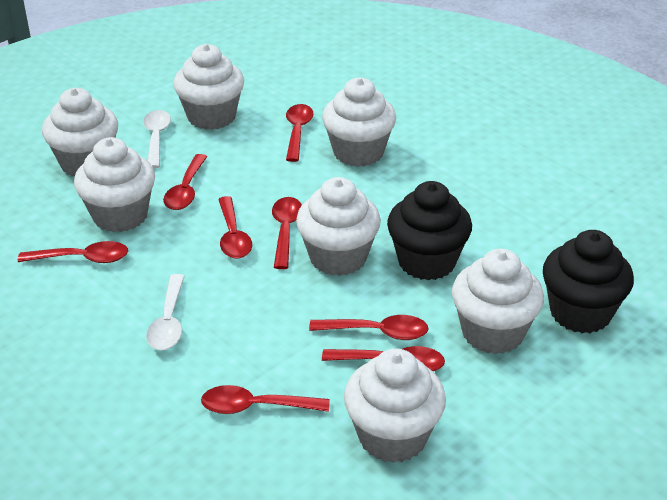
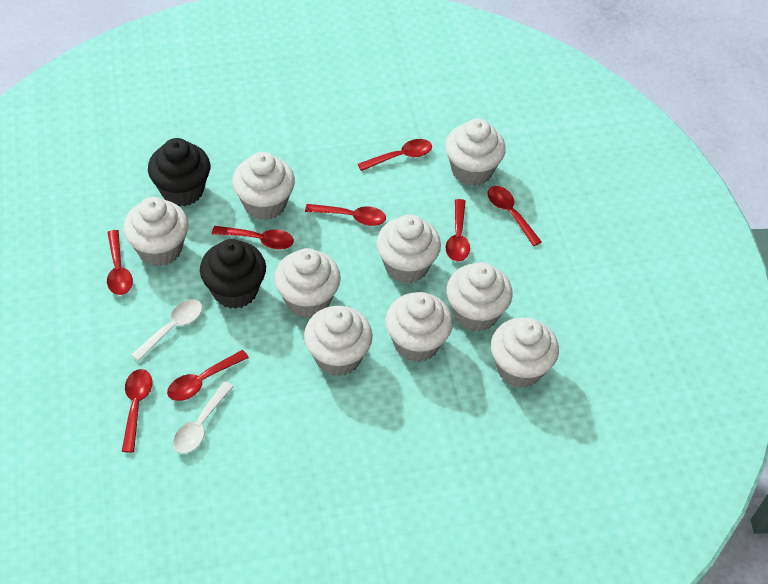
white cupcake: 7 -> 9

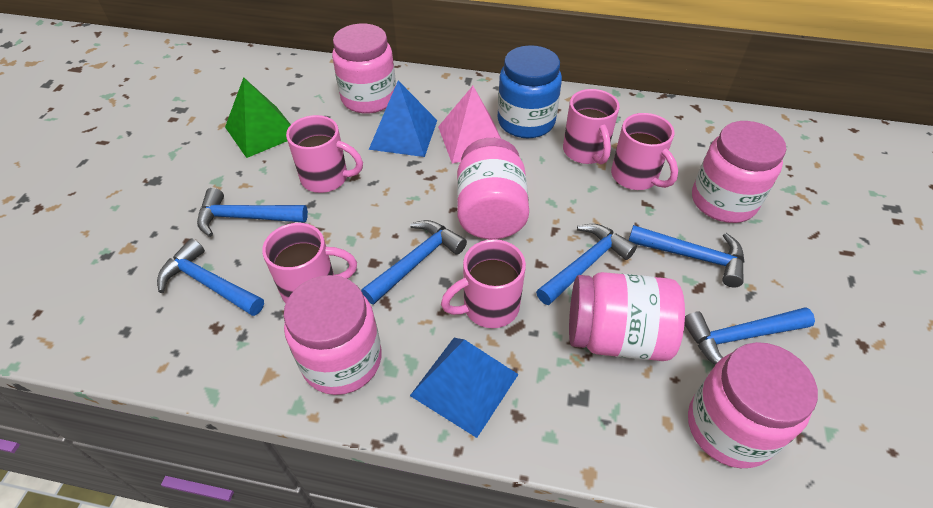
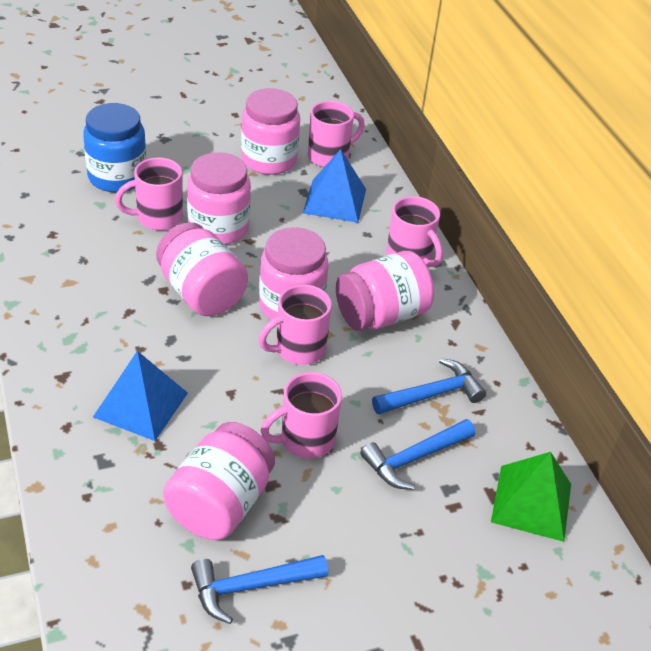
blue hammer: 6 -> 3
pink pyramid: 1 -> 0

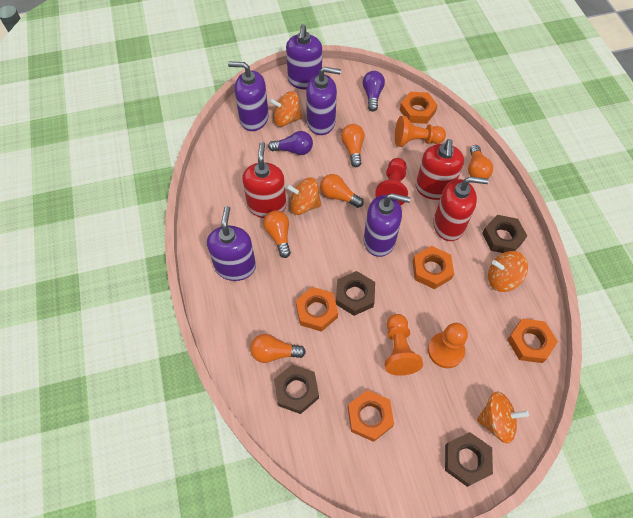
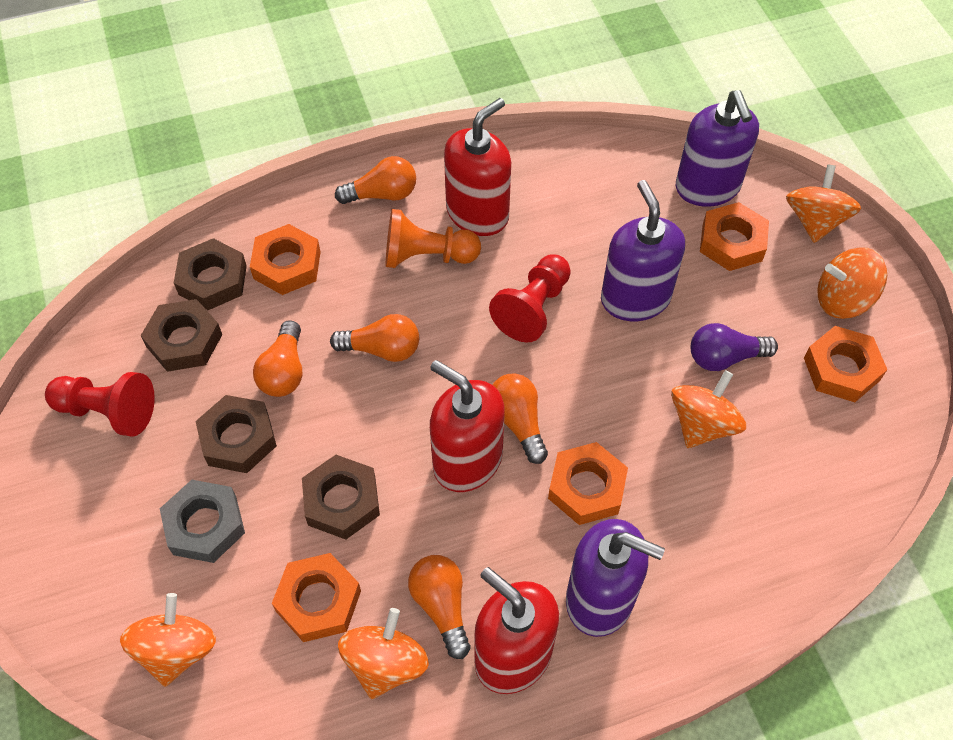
grey nut: 0 -> 1
orange pawn: 3 -> 1
orange spinning top: 4 -> 5
purple light bulb: 2 -> 1
purple soap dispenser: 5 -> 3
red pawn: 1 -> 2

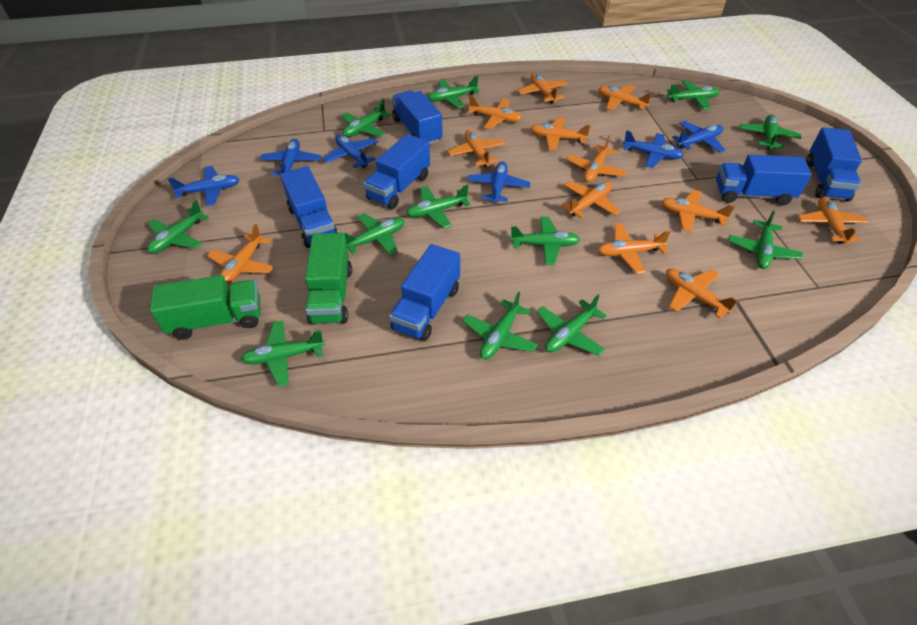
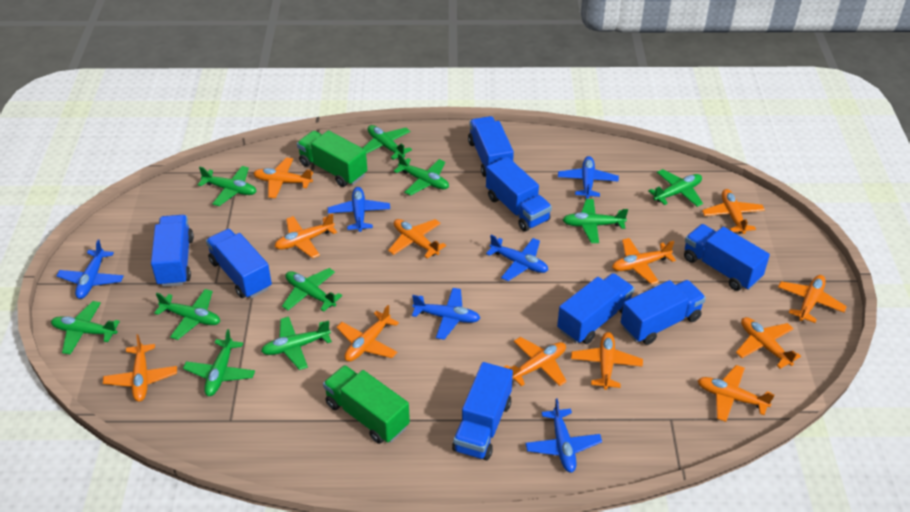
blue truck: 6 -> 8
green plane: 12 -> 10

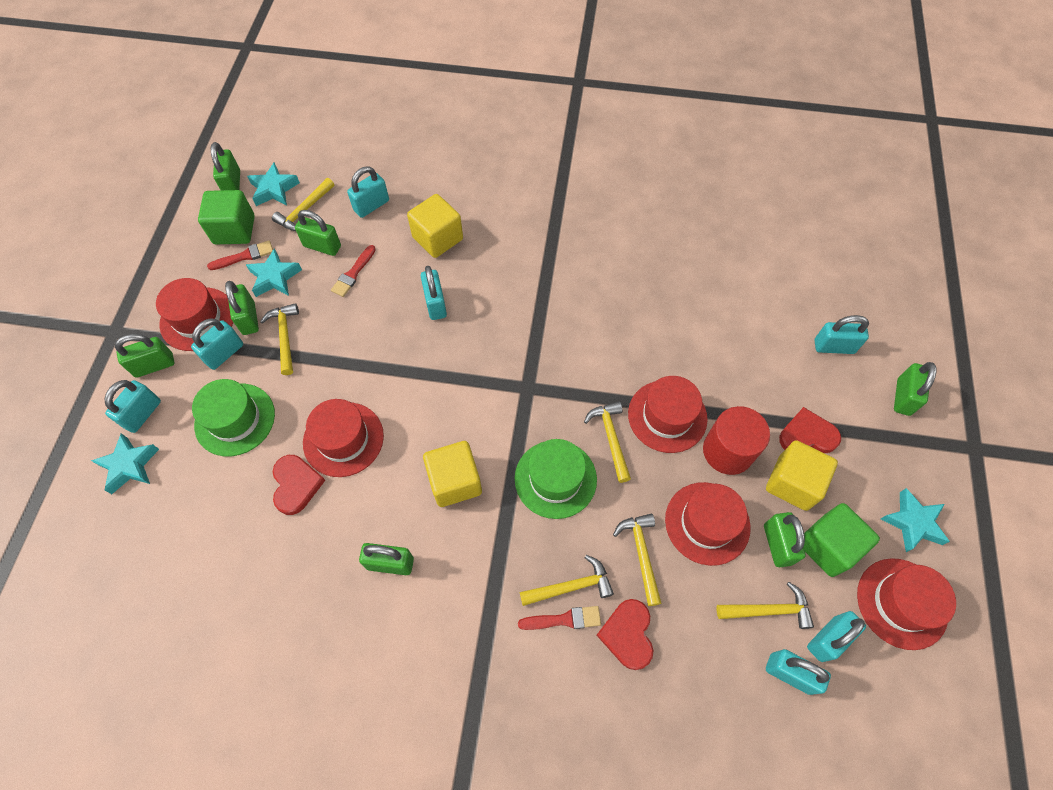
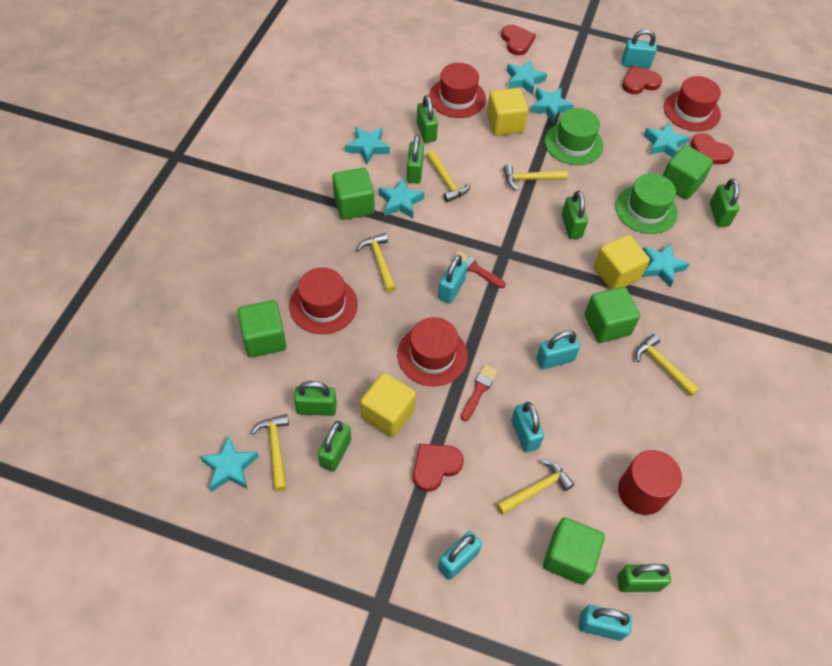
green cube: 2 -> 5
red brush: 3 -> 2
red hat: 5 -> 4
red heart: 3 -> 4
turquoise padlock: 7 -> 6
turquoise star: 4 -> 7

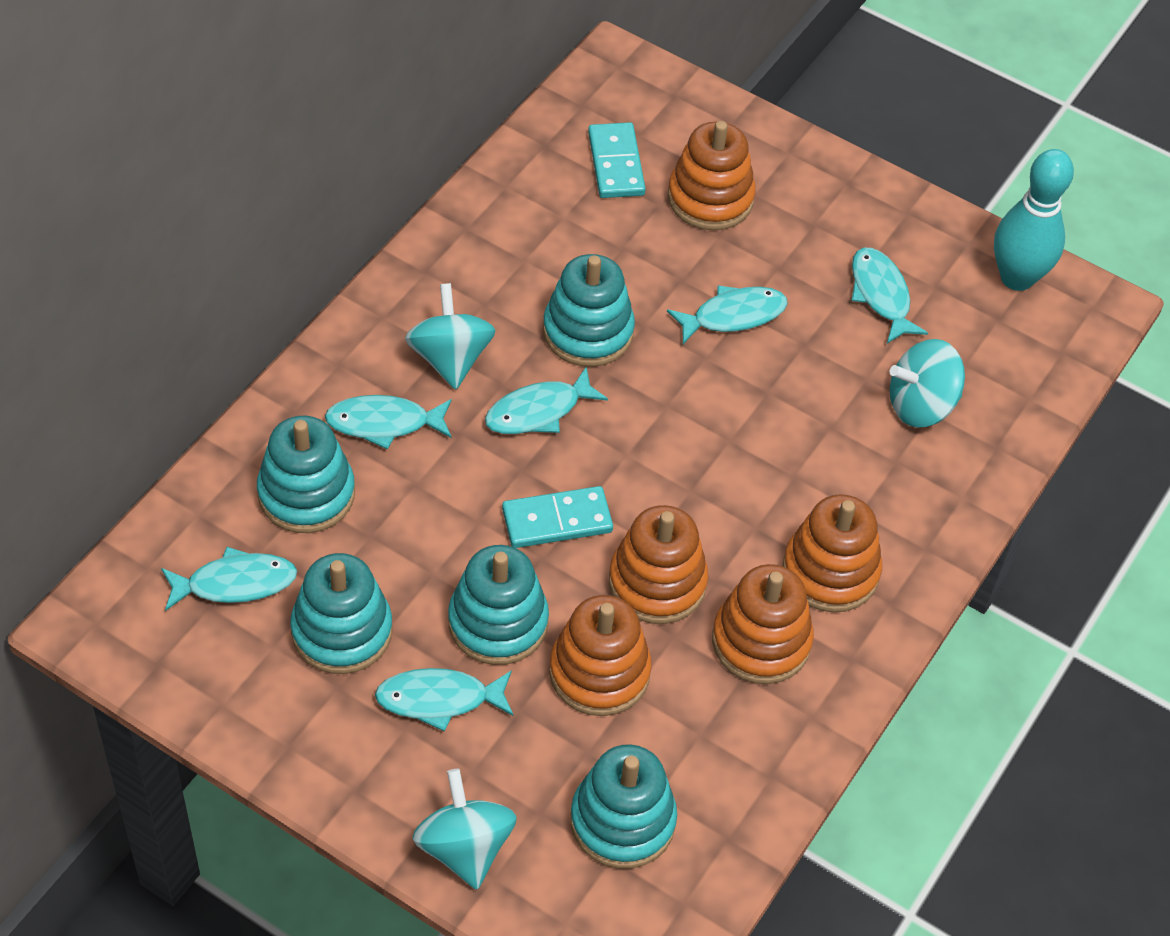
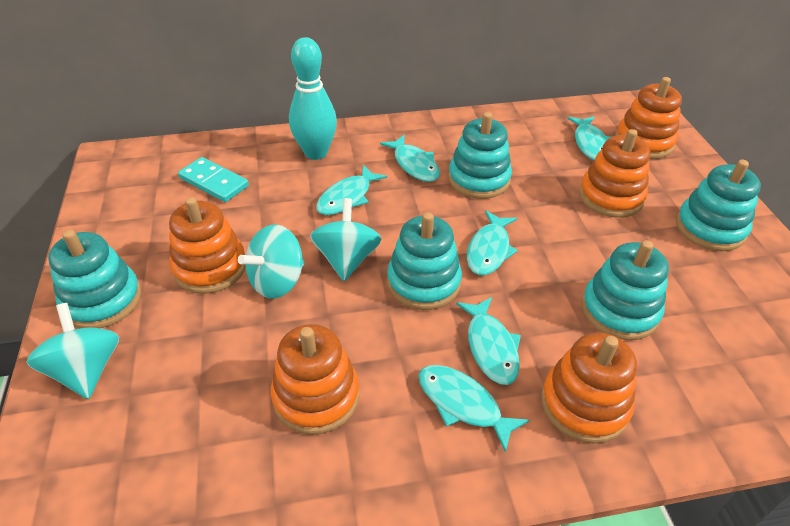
turquoise domino: 2 -> 1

▸ **WHAT THE TASK REQUIRES**: Each line above with the word "purple" needs to be copied.

▸ **YOUR RESPONSE**:
purple light bulb: 2 -> 1
purple soap dispenser: 5 -> 3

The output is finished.